━━━ RECORDS SHOWN ━━━

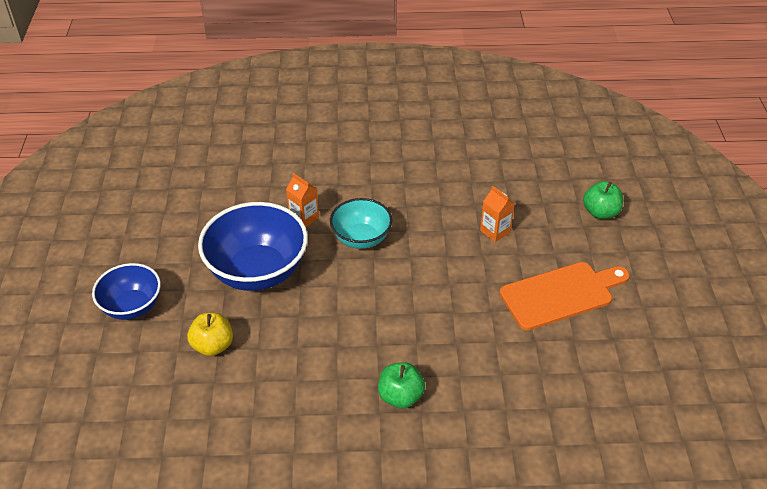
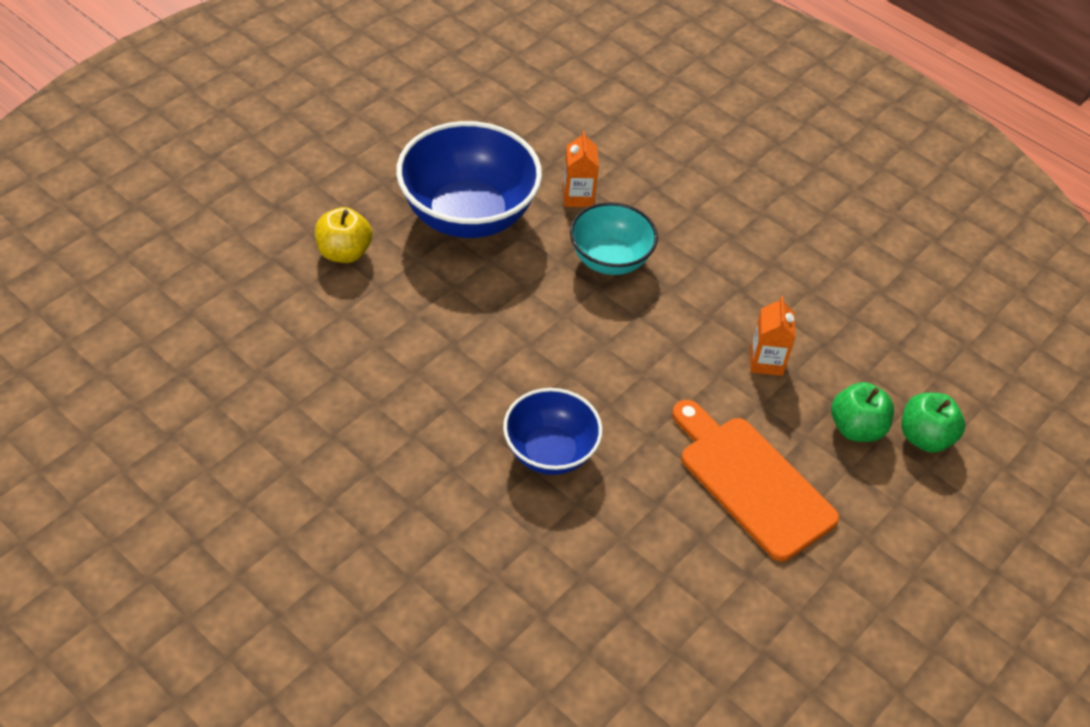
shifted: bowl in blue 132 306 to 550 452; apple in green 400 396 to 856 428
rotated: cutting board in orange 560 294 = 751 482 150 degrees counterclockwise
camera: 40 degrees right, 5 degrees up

━━━
━━━ RECORDS SHOWN ━━━

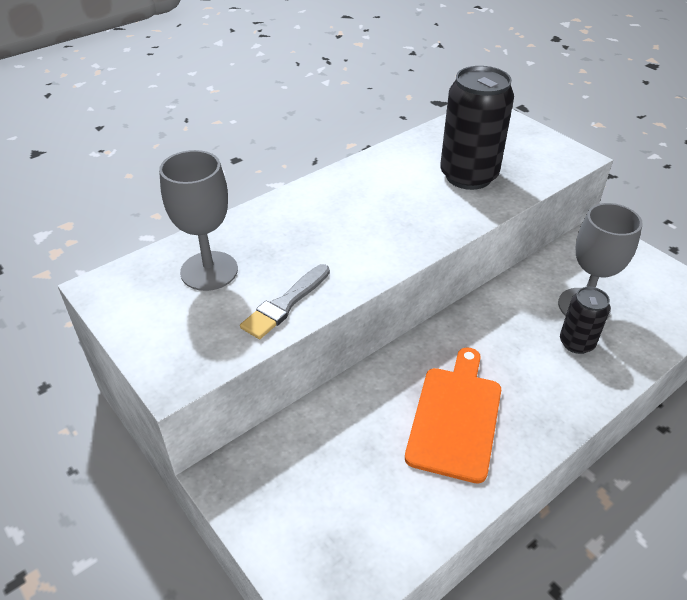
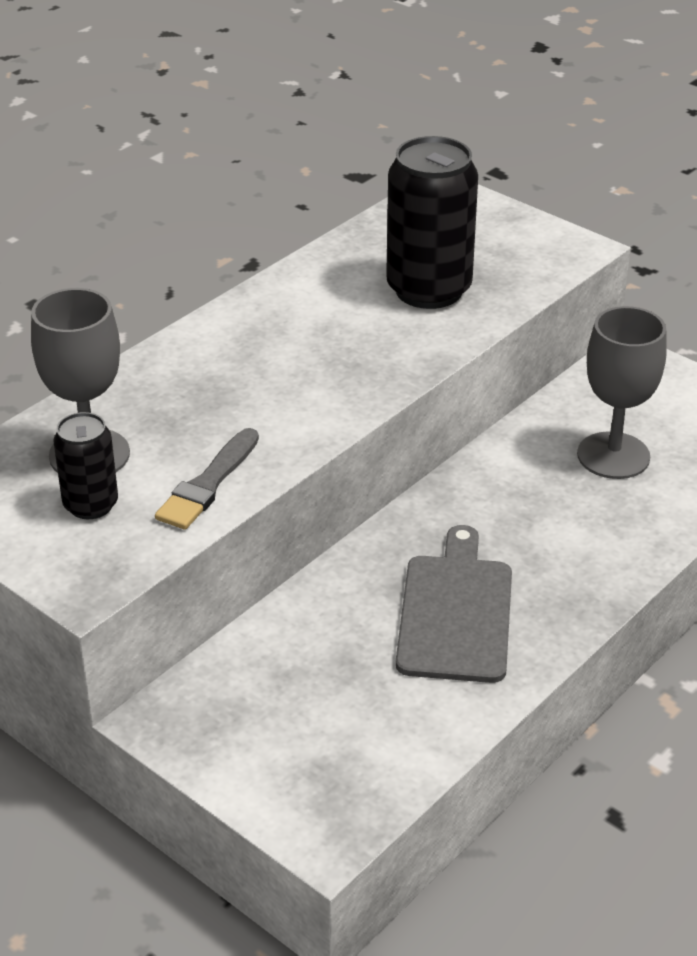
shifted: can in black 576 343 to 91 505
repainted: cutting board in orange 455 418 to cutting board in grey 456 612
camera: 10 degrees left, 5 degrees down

━━━

## DIRECTIONS:
Filter the records down to the lines that contain the string "cutting", and copy those lines.

## WRITTEN SOLUTION:
rotated: cutting board in orange 560 294 = 751 482 150 degrees counterclockwise
repainted: cutting board in orange 455 418 to cutting board in grey 456 612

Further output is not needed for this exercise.